Start of Material provided

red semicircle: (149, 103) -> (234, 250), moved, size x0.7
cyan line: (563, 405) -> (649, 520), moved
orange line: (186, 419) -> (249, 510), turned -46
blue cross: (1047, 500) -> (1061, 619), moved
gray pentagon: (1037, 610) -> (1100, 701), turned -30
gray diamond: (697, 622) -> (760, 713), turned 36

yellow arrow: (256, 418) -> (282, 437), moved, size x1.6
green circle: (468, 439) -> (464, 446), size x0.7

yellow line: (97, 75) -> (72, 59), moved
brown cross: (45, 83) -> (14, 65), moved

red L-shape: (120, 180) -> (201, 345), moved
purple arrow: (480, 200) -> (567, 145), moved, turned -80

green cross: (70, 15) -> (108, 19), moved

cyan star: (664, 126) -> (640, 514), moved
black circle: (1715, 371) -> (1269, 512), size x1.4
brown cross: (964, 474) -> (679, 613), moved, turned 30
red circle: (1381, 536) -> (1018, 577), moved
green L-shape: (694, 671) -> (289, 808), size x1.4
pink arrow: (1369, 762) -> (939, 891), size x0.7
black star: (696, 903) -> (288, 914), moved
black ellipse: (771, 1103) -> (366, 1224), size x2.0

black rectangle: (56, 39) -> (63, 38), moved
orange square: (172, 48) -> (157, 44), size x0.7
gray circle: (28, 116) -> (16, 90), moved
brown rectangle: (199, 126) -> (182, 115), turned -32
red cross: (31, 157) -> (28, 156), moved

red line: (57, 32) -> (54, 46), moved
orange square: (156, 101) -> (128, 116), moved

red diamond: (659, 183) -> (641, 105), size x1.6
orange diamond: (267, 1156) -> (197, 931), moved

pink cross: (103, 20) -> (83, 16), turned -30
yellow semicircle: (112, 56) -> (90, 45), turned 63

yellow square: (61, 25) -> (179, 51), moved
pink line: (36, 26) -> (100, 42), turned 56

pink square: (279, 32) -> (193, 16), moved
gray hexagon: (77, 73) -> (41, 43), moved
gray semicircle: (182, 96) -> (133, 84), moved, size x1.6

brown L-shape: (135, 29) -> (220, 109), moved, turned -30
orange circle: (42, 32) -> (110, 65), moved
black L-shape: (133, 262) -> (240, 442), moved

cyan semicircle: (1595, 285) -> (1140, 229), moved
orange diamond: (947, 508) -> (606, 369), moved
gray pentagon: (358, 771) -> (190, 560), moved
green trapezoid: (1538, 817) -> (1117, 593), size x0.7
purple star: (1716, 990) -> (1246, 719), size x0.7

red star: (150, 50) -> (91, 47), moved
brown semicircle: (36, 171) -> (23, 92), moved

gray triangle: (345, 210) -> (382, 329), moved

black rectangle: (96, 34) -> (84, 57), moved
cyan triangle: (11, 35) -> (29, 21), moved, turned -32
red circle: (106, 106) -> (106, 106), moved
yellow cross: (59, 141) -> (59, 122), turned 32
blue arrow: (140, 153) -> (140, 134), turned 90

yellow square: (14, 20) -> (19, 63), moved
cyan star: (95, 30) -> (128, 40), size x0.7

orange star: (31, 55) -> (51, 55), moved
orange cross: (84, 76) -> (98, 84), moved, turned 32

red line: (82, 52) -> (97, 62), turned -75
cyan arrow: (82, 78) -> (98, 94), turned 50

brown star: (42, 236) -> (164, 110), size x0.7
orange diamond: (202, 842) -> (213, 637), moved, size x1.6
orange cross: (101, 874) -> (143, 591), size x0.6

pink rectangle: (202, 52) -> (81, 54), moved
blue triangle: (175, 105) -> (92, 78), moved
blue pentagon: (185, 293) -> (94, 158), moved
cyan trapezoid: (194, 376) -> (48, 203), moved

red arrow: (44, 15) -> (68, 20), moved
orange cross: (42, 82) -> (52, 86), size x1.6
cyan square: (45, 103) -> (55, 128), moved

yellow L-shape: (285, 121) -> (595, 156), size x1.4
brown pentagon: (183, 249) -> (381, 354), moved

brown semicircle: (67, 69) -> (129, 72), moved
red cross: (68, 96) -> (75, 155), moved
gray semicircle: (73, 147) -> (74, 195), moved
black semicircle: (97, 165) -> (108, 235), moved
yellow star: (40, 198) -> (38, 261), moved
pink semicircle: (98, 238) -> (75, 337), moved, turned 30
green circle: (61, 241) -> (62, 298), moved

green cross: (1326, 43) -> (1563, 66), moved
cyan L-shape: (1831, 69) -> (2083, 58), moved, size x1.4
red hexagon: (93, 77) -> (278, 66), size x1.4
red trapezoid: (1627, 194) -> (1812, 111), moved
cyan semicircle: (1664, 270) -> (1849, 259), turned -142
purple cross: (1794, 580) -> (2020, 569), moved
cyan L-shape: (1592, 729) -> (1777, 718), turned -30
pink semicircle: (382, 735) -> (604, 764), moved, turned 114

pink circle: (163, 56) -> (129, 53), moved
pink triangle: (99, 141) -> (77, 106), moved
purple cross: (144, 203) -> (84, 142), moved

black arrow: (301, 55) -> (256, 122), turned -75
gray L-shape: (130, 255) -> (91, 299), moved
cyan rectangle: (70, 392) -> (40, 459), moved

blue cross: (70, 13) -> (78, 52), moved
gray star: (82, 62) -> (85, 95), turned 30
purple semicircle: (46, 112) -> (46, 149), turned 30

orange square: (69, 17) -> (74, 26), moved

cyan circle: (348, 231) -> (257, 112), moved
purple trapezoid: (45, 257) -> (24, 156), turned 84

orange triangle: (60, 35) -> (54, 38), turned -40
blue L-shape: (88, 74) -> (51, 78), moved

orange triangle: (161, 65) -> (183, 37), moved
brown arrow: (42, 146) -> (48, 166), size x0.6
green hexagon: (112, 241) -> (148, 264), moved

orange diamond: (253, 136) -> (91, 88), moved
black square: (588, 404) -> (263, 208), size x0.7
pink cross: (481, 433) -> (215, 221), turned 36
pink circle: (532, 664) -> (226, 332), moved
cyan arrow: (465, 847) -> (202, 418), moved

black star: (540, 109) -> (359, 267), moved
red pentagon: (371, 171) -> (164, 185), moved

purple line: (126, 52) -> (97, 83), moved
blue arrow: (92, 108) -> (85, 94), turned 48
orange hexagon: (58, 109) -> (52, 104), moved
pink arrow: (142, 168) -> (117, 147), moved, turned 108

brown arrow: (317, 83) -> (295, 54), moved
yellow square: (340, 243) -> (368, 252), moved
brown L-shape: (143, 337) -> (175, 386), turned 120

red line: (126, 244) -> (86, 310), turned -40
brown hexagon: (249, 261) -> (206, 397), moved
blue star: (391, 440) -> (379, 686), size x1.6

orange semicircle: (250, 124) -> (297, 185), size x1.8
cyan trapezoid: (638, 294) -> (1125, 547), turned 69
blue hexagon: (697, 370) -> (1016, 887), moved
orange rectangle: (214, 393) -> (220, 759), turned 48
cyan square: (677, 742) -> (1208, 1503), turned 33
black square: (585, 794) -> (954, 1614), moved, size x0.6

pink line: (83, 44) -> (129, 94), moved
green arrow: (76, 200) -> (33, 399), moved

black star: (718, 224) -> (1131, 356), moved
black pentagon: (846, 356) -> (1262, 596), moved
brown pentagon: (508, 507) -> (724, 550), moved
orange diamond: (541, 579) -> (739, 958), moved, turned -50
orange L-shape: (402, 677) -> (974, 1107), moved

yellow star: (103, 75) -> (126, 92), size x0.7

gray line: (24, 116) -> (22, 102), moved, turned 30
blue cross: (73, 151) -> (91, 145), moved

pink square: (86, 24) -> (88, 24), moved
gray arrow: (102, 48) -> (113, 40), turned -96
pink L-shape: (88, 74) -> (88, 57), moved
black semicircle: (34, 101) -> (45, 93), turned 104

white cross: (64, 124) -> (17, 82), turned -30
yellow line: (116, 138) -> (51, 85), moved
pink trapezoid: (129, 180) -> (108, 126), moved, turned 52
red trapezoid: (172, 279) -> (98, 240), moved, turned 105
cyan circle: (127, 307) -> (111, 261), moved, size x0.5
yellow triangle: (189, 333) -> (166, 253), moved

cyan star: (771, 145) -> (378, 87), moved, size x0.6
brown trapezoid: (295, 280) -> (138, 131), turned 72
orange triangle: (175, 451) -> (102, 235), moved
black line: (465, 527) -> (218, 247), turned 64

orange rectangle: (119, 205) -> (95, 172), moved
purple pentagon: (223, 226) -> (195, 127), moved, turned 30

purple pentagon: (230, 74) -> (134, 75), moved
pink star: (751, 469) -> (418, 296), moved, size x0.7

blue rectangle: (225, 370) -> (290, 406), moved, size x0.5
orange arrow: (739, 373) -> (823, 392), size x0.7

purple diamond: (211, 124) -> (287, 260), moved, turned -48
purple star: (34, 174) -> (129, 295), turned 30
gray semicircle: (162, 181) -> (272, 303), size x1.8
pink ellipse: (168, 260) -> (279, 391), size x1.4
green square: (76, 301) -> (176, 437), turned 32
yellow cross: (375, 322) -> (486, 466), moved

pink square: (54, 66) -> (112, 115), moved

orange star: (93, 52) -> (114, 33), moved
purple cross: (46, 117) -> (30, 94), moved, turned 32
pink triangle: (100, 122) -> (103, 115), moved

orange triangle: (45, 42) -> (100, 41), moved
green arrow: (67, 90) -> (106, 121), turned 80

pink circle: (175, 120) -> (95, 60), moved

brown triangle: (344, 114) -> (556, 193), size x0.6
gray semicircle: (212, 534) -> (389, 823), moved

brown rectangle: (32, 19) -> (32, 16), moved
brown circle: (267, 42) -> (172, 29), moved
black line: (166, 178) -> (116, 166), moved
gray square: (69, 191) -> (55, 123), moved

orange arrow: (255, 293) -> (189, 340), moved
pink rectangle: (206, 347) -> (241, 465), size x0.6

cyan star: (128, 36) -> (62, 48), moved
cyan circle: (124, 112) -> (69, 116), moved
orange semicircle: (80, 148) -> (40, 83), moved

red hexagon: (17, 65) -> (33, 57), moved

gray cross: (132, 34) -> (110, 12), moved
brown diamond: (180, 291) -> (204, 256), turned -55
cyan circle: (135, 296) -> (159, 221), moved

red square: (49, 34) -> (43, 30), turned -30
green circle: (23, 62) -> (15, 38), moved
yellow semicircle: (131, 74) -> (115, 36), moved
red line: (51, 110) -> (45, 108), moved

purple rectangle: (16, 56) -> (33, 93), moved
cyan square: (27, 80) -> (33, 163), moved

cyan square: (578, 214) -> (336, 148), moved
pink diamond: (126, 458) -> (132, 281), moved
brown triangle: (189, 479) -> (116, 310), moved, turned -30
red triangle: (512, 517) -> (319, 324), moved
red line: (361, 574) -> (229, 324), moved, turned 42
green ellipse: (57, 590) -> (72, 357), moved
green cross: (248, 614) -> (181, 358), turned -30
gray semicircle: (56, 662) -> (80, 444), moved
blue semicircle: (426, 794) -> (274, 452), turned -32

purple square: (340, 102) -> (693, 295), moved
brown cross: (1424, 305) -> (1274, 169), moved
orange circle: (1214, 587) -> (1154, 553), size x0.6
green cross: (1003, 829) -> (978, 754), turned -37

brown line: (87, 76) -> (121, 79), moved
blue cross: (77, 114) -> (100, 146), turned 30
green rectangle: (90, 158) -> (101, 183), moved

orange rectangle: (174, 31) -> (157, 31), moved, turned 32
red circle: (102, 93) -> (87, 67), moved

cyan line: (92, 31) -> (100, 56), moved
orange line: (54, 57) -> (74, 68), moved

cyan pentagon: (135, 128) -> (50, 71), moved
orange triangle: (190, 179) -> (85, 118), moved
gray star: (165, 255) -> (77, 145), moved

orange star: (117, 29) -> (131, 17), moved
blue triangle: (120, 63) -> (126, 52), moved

End of Material provided

Assignment> Copy every line of the entries above in which "ellipse" occurs.

Result for this task>
black ellipse: (771, 1103) -> (366, 1224), size x2.0
pink ellipse: (168, 260) -> (279, 391), size x1.4
green ellipse: (57, 590) -> (72, 357), moved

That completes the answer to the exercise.